SOURCE DATA:
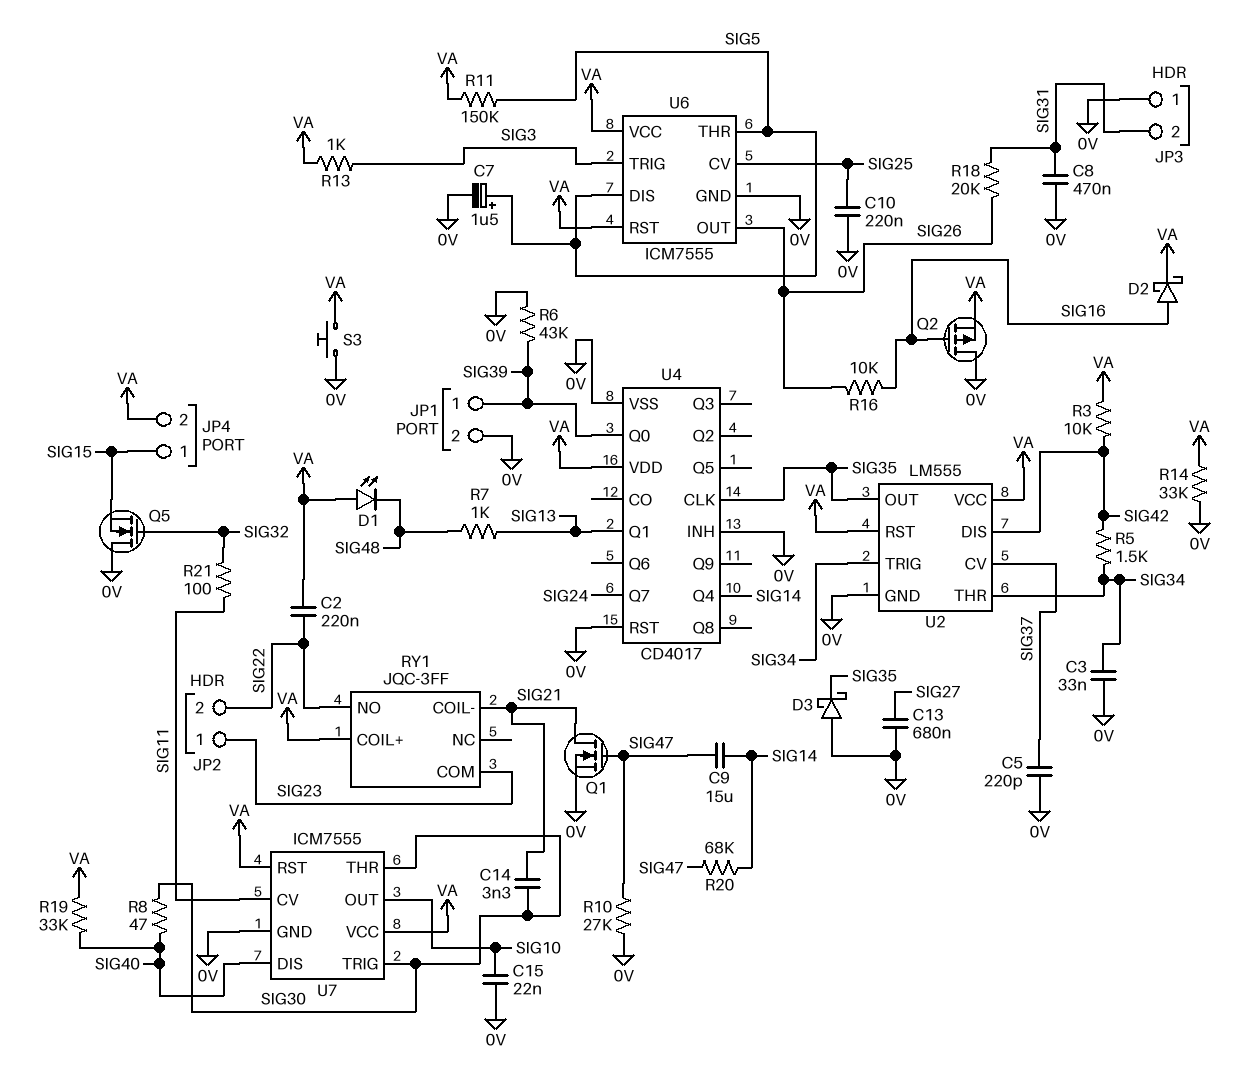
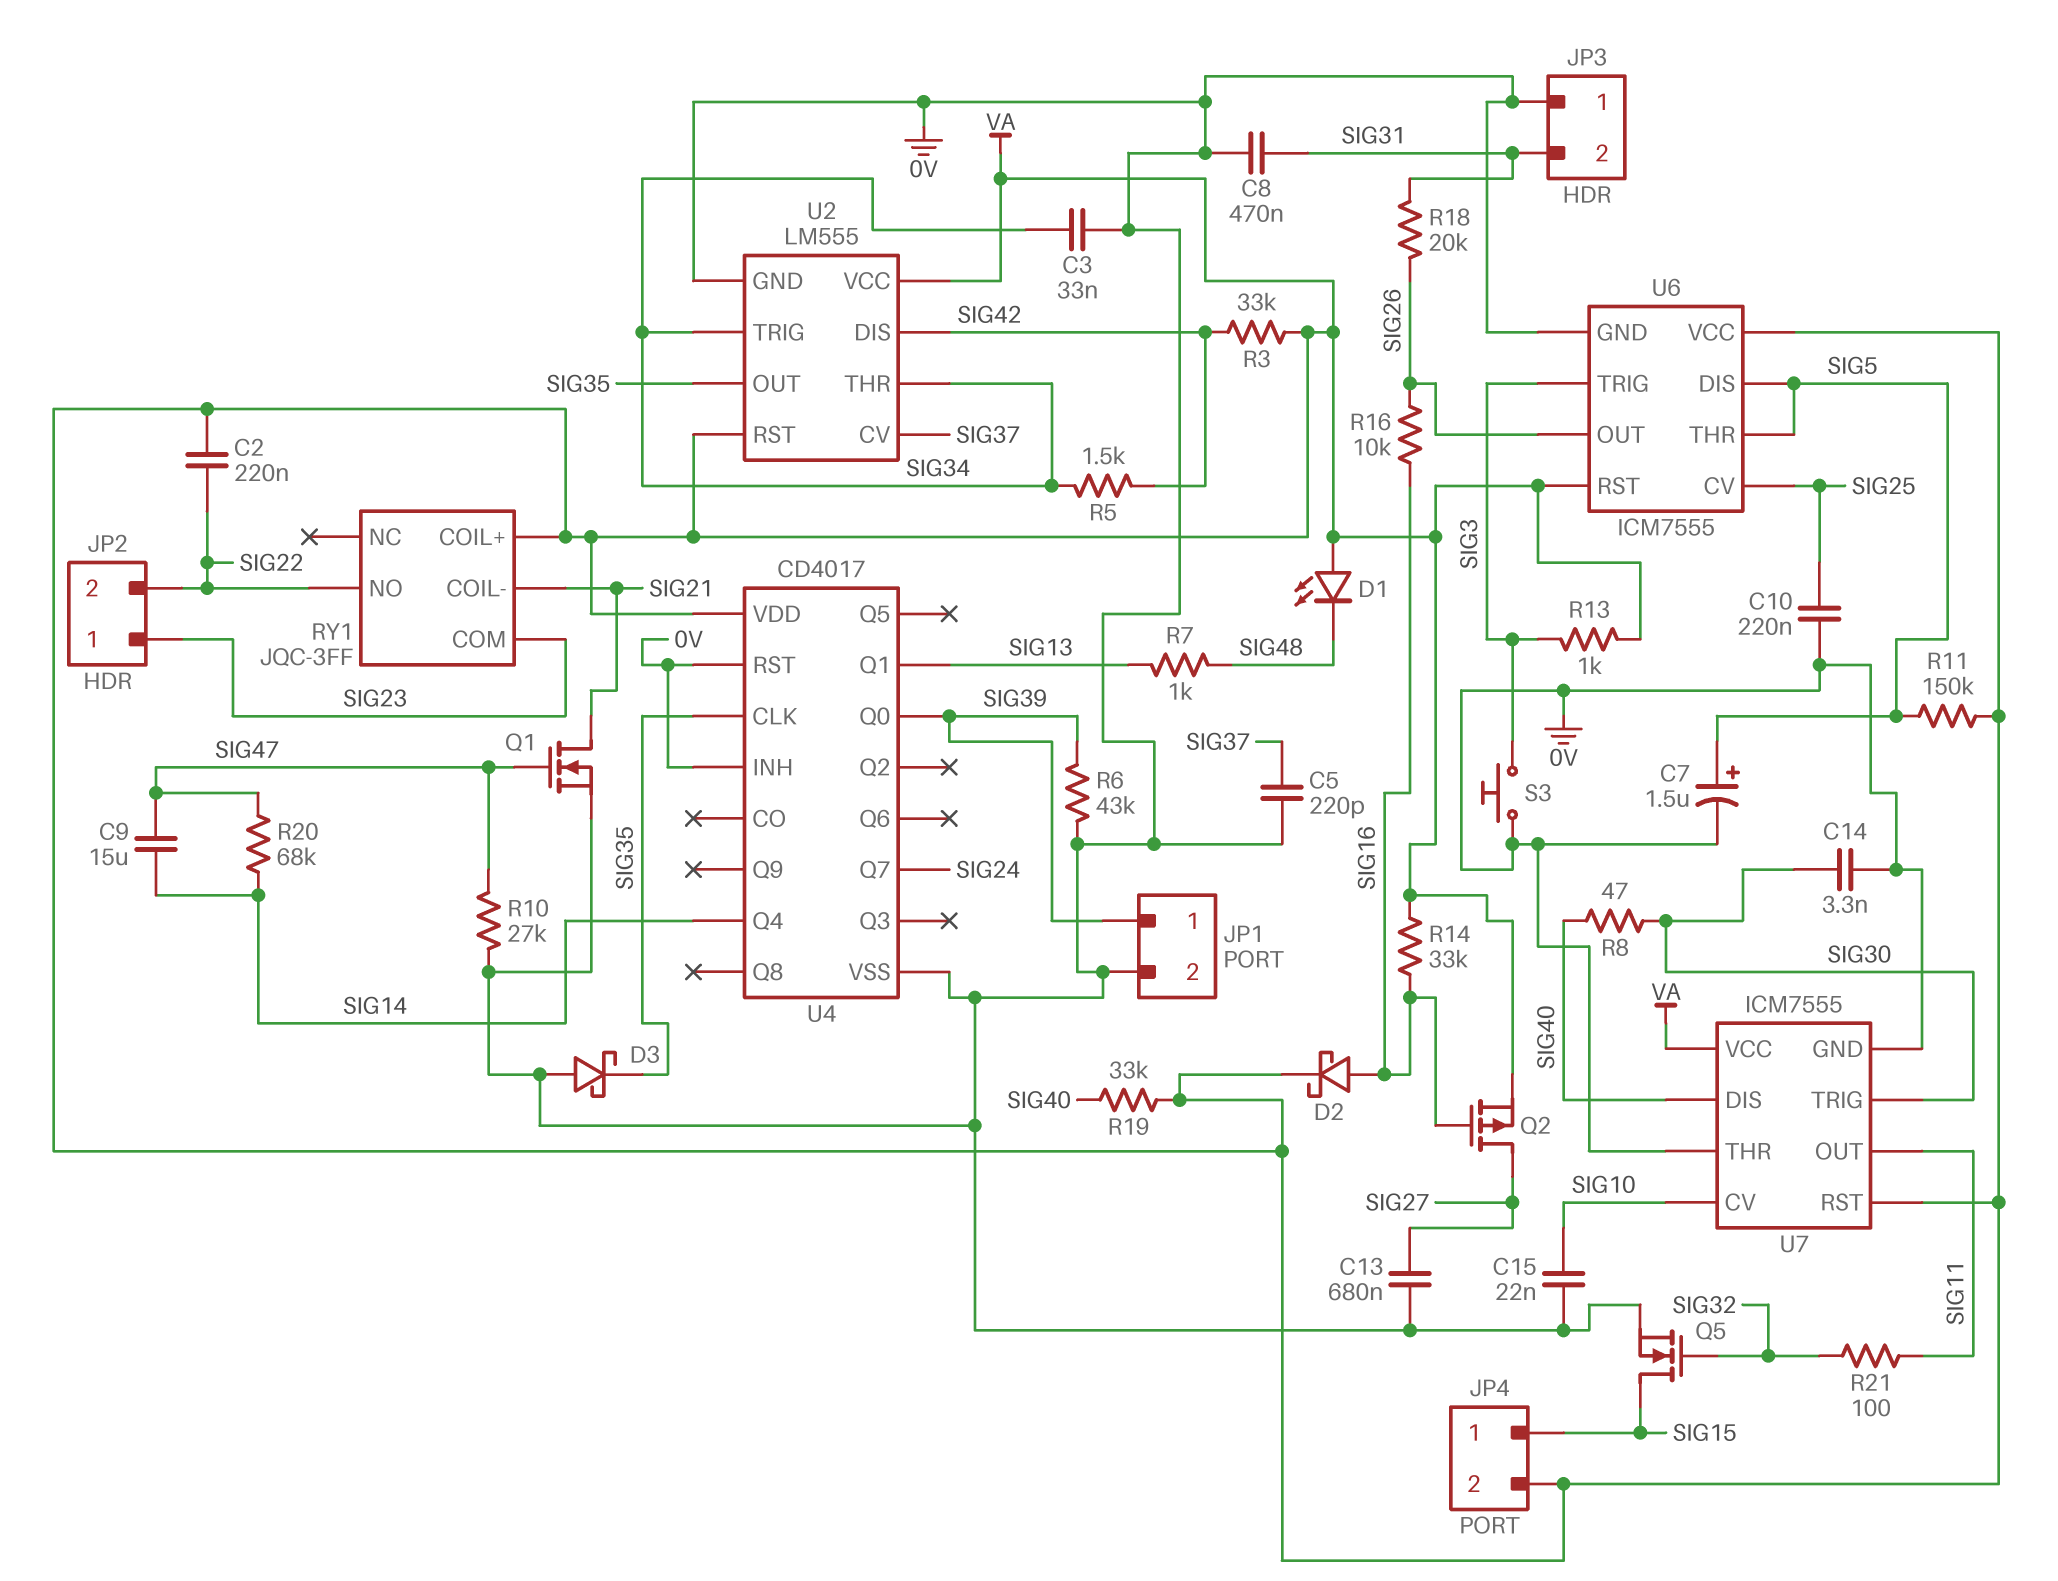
C14: 3.3nF (SIG21, SIG30) -> 3.3nF (0V, SIG30)
Q2: PMOS (G SIG16, D 0V, S VA) -> PMOS (G SIG16, D SIG27, S VA)
Q5: NMOS (G SIG32, D 0V, S SIG15) -> NMOS (G SIG32, D SIG15, S 0V)
R3: 10k (SIG42, VA) -> 33k (SIG42, VA)
R14: 33k (0V, VA) -> 33k (SIG16, VA)
S3: button (0V, VA) -> button (0V, SIG3)
U7 pin CV: SIG11 -> SIG10
U7 pin OUT: SIG10 -> SIG11
U7 pin THR: SIG30 -> 0V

TASK PROMPT:
Repeat the listing above word for word and leave its images out.

RESPONSE:
C14: 3.3nF (SIG21, SIG30) -> 3.3nF (0V, SIG30)
Q2: PMOS (G SIG16, D 0V, S VA) -> PMOS (G SIG16, D SIG27, S VA)
Q5: NMOS (G SIG32, D 0V, S SIG15) -> NMOS (G SIG32, D SIG15, S 0V)
R3: 10k (SIG42, VA) -> 33k (SIG42, VA)
R14: 33k (0V, VA) -> 33k (SIG16, VA)
S3: button (0V, VA) -> button (0V, SIG3)
U7 pin CV: SIG11 -> SIG10
U7 pin OUT: SIG10 -> SIG11
U7 pin THR: SIG30 -> 0V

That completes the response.